- Opening Delimiter -

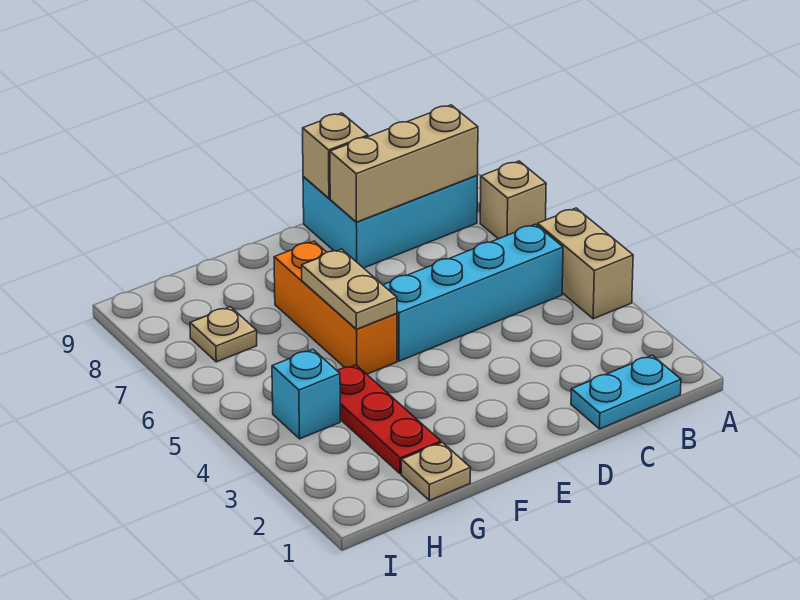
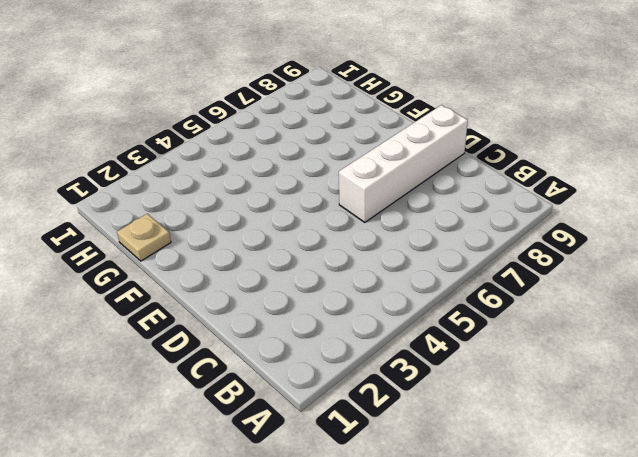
white 1x4 brick [339,105,468,222] -> cyan 2x3 brick [303,176,477,268]
none -> tan 1x2 brick [538,208,633,319]
none -> tan 1x1 brick [480,161,546,239]
none -> cyan 1x2 plate [571,355,681,429]

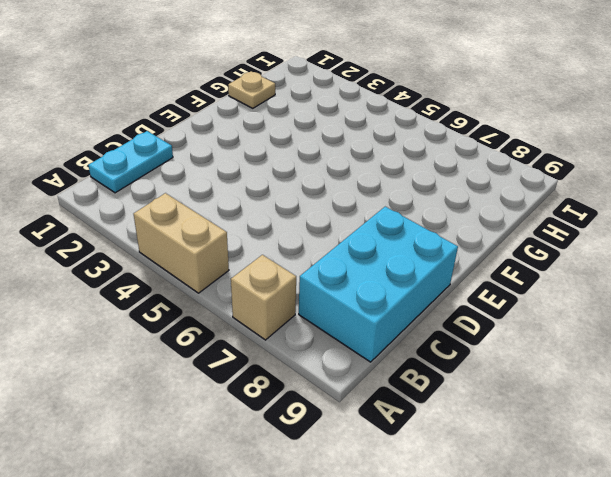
none -> cyan 1x4 brick [383,224,563,361]
none -> orange 1x3 brick [274,241,397,374]
none -> red 1x3 plate [338,365,441,474]

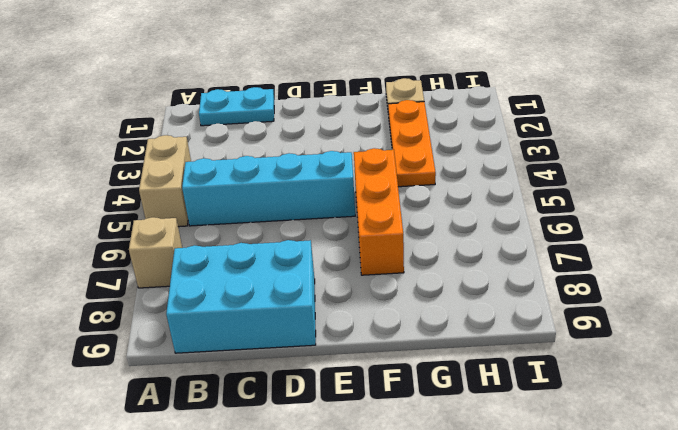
orange 1x3 plate [388,100,436,187] -> red 1x3 plate [338,365,441,474]
none -> cyan 1x1 brick [272,349,340,439]
none -> tan 1x1 plate [190,307,257,362]
none -> tan 1x3 brick [330,105,478,222]

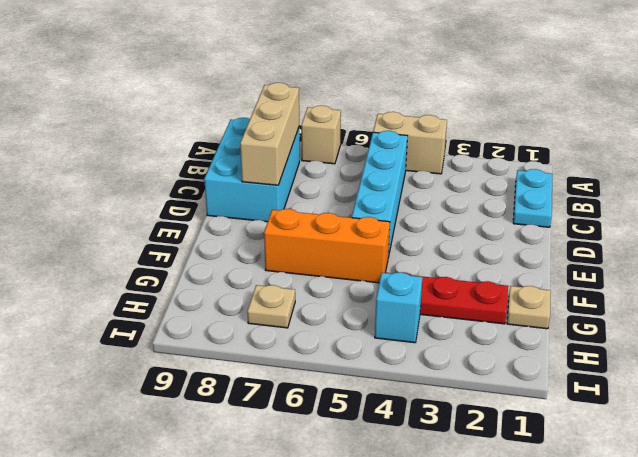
none -> tan 1x1 brick [303,113,368,198]
none -> tan 1x2 plate [302,249,397,329]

- Closing Delimiter -

* **Activity**
Copy out each line from the preceding entries that mentions the word "cyan".

* **Answer to the exercise**
white 1x4 brick [339,105,468,222] -> cyan 2x3 brick [303,176,477,268]
none -> cyan 1x2 plate [571,355,681,429]
none -> cyan 1x4 brick [383,224,563,361]
none -> cyan 1x1 brick [272,349,340,439]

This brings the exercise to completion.